- _Work instructions_: Every record that follows is to be copied exactly, with the pictures omitted.

- _Records for processing_:
§

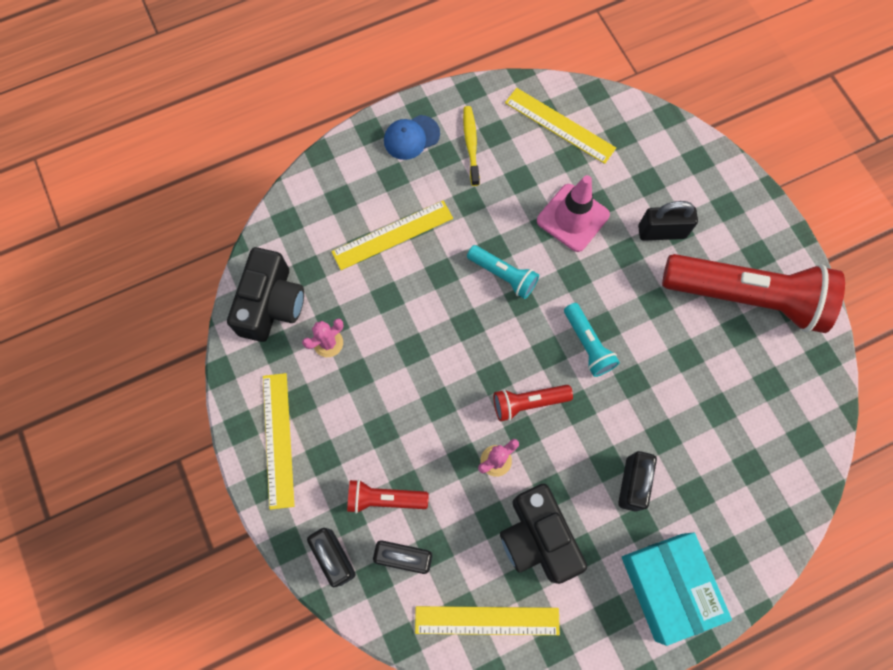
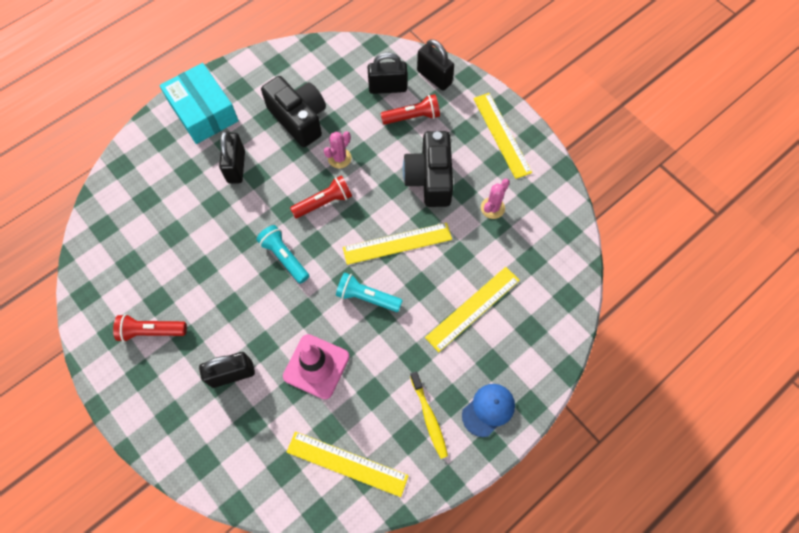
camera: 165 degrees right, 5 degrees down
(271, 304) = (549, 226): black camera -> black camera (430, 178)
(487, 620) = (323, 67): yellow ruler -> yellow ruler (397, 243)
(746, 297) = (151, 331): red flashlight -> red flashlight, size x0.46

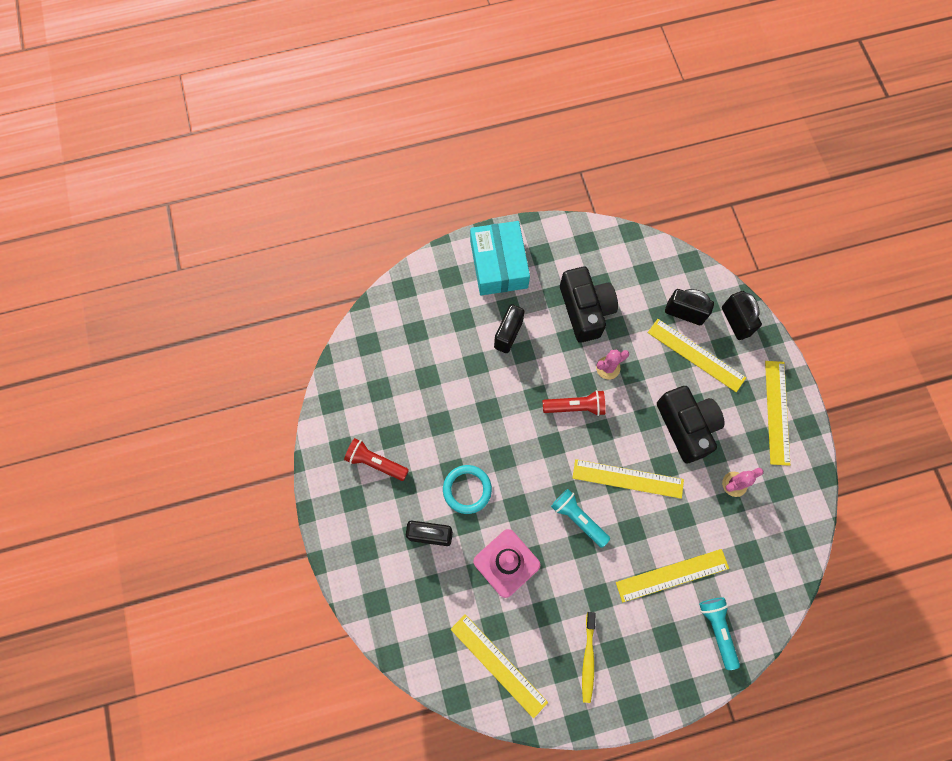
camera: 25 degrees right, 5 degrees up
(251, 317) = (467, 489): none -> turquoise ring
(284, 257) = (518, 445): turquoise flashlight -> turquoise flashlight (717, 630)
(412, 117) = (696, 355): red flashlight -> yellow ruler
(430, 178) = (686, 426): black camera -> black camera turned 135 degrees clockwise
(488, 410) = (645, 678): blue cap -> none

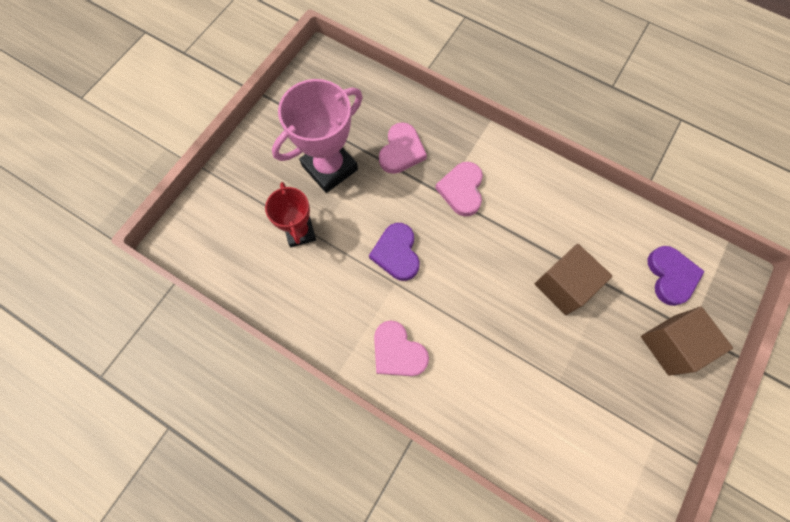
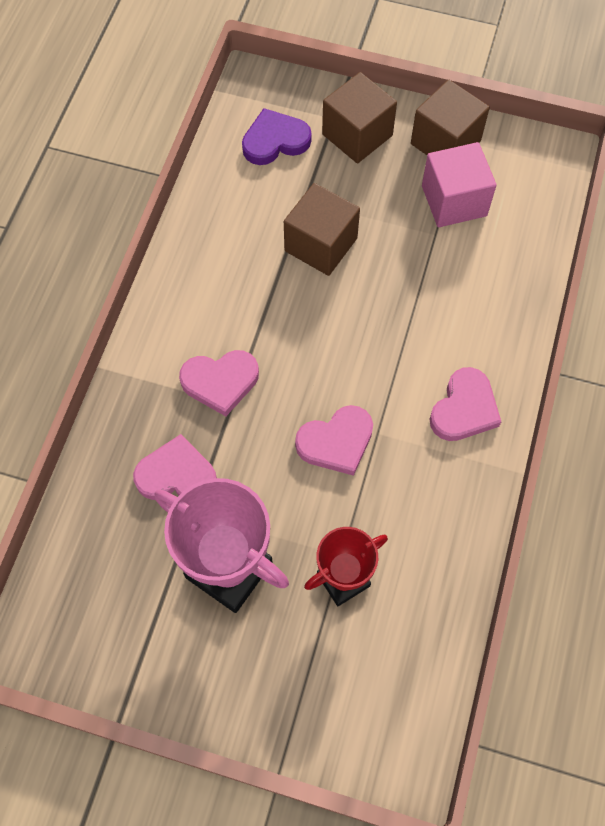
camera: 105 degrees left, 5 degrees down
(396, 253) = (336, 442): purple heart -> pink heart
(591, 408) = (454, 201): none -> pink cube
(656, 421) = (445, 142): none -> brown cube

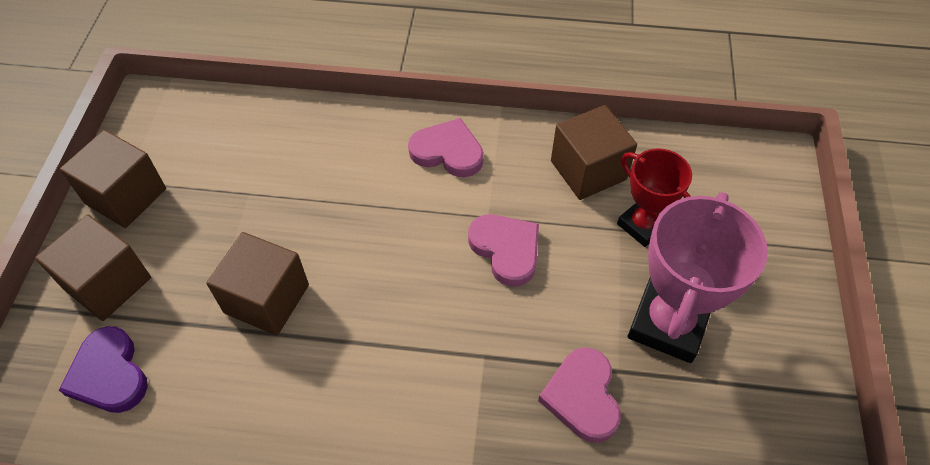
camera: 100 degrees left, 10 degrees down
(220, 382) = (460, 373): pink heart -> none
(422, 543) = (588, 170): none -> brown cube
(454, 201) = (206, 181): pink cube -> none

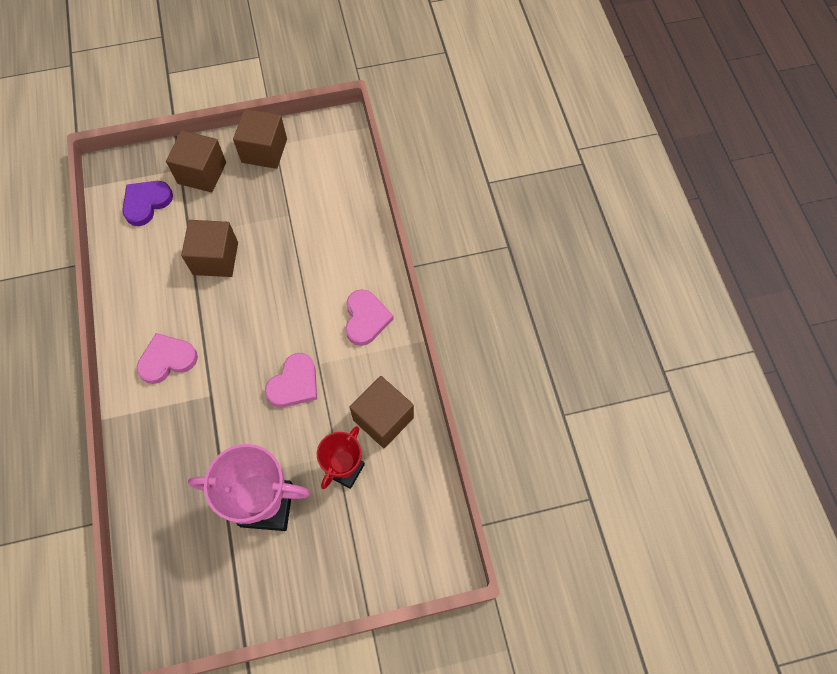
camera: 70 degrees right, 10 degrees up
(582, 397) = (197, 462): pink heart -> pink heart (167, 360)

§

- _Written solution_:
camera: 165 degrees right, 5 degrees down
(271, 304) = (549, 226): black camera -> black camera (430, 178)
(487, 620) = (323, 67): yellow ruler -> yellow ruler (397, 243)
(746, 297) = (151, 331): red flashlight -> red flashlight, size x0.46

camera: 25 degrees right, 5 degrees up
(251, 317) = (467, 489): none -> turquoise ring
(284, 257) = (518, 445): turquoise flashlight -> turquoise flashlight (717, 630)
(412, 117) = (696, 355): red flashlight -> yellow ruler
(430, 178) = (686, 426): black camera -> black camera turned 135 degrees clockwise
(488, 410) = (645, 678): blue cap -> none

camera: 105 degrees left, 5 degrees down
(396, 253) = (336, 442): purple heart -> pink heart
(591, 408) = (454, 201): none -> pink cube
(656, 421) = (445, 142): none -> brown cube

camera: 100 degrees left, 10 degrees down
(220, 382) = (460, 373): pink heart -> none
(422, 543) = (588, 170): none -> brown cube
(454, 201) = (206, 181): pink cube -> none

camera: 70 degrees right, 10 degrees up
(582, 397) = (197, 462): pink heart -> pink heart (167, 360)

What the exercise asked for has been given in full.